→ **Instructions to follow**
Give back an exact copy of the lines in the records below, from the line that has "camera: 15 degrees left, 10 degrees down" through the line that has "(303, 192) = (217, 353): red", and nothing besides.

Top of Information provided

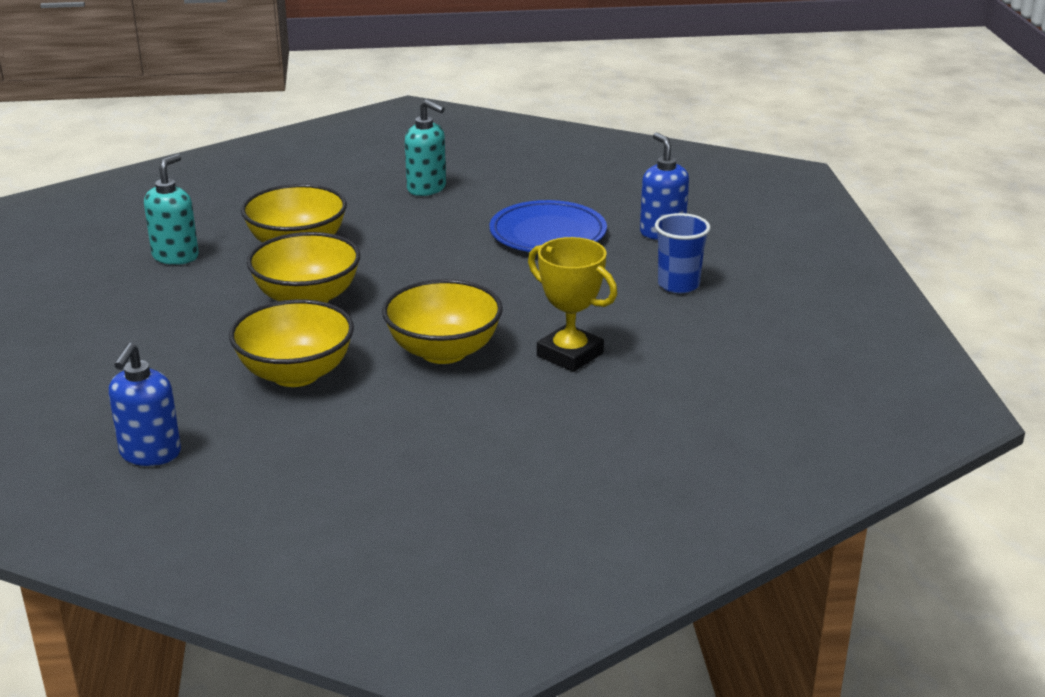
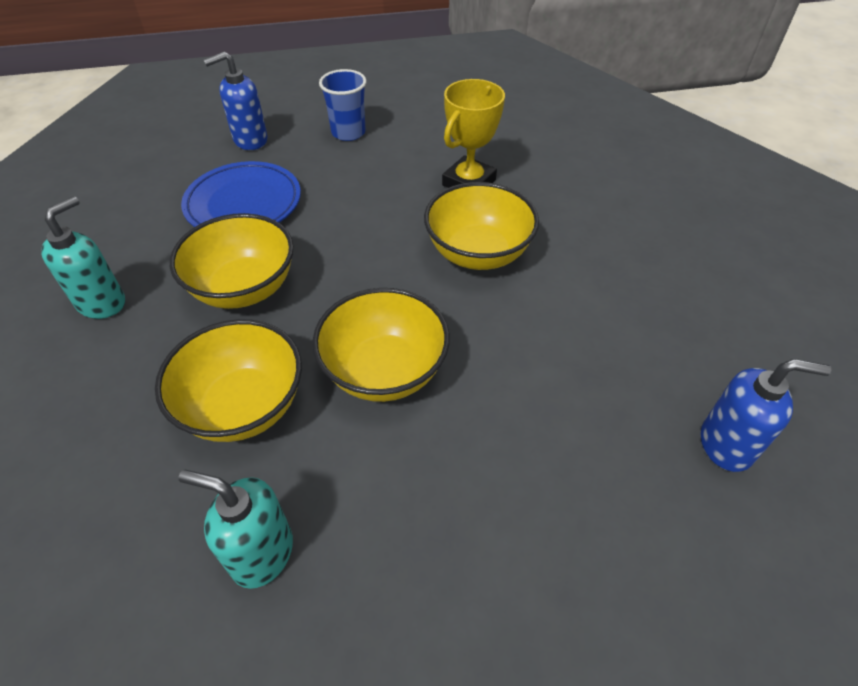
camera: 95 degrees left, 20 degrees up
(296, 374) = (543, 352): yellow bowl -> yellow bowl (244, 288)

Bottom of Information provided
Top of Information provided

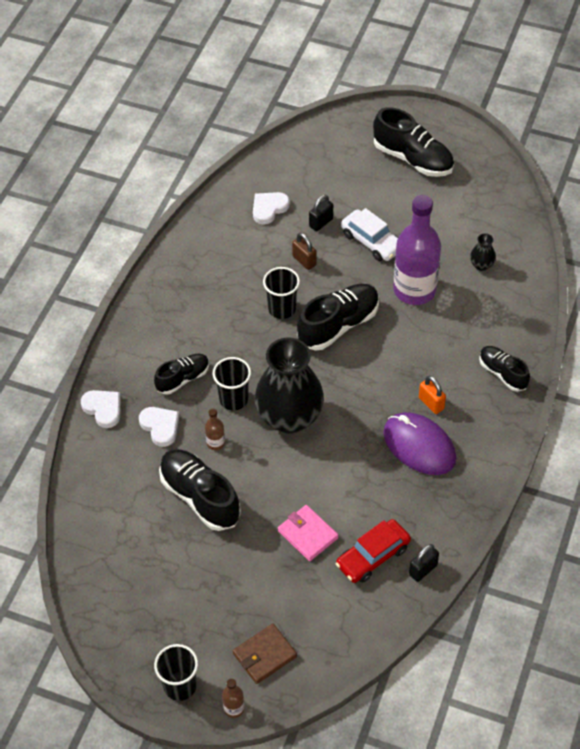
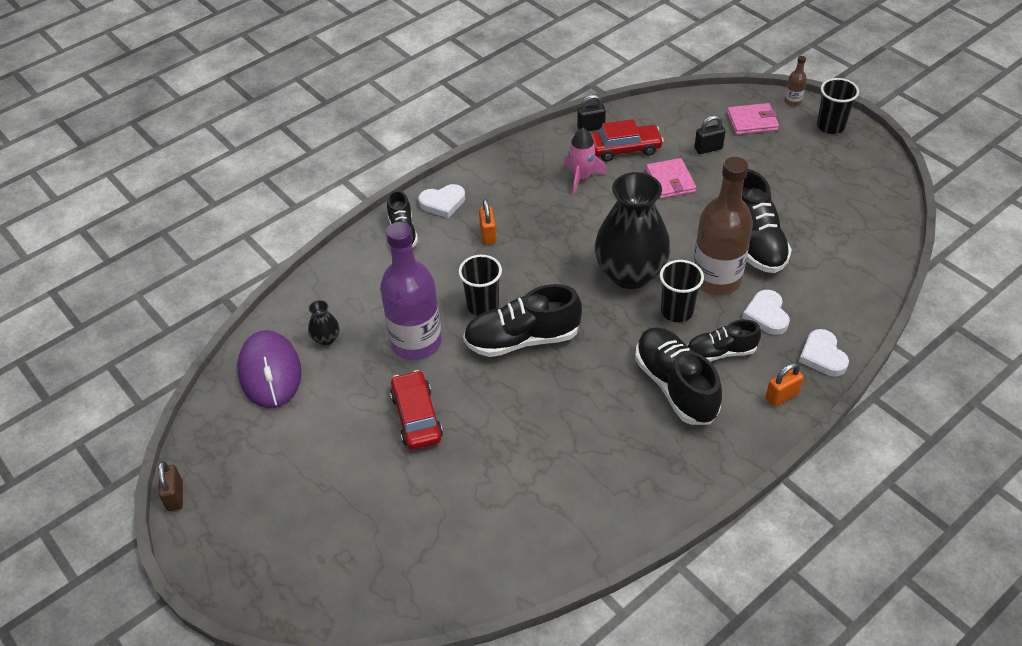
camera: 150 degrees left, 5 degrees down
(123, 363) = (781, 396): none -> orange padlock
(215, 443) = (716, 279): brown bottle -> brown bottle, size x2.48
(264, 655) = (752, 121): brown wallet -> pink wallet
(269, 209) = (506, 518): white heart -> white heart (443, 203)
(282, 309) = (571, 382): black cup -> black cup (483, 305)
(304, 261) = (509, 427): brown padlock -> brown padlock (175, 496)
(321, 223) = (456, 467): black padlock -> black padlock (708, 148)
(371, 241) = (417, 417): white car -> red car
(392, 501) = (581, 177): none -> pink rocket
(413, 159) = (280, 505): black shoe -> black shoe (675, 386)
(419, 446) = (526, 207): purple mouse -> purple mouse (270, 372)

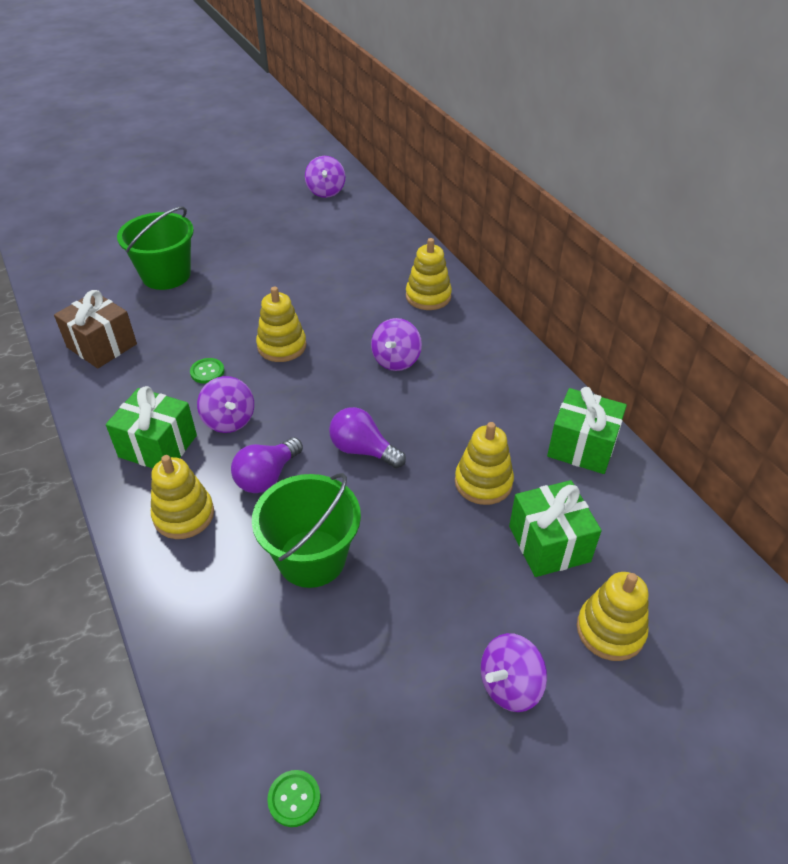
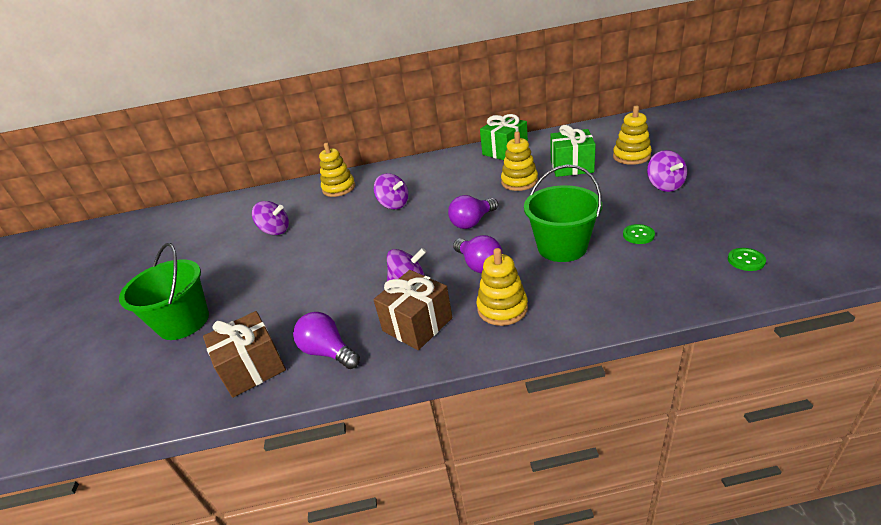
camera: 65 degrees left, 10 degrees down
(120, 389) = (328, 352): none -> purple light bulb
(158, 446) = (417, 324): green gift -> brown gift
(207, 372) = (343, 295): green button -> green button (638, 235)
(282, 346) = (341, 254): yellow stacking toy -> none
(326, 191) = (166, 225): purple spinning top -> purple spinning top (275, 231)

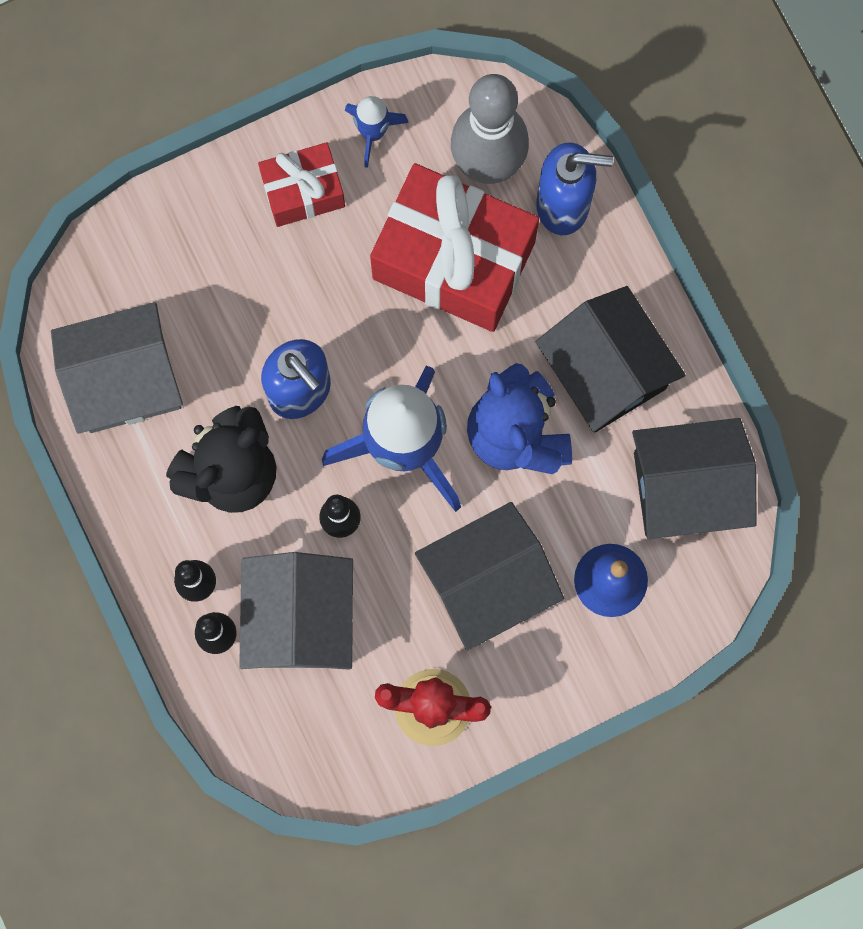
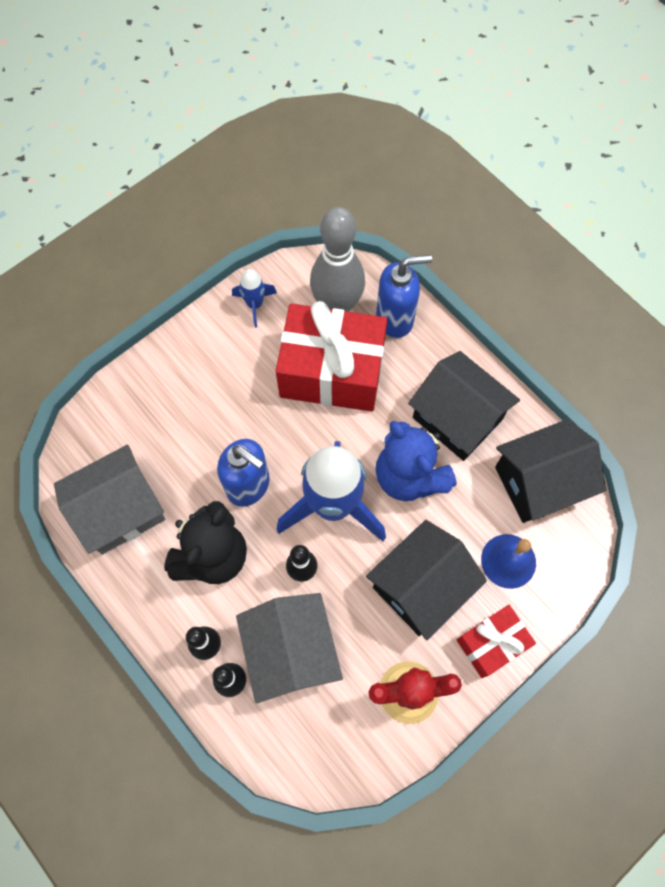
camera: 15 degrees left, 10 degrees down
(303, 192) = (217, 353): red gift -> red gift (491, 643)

Bottom of Information provided

→ **Exercise solution**
camera: 15 degrees left, 10 degrees down
(303, 192) = (217, 353): red gift -> red gift (491, 643)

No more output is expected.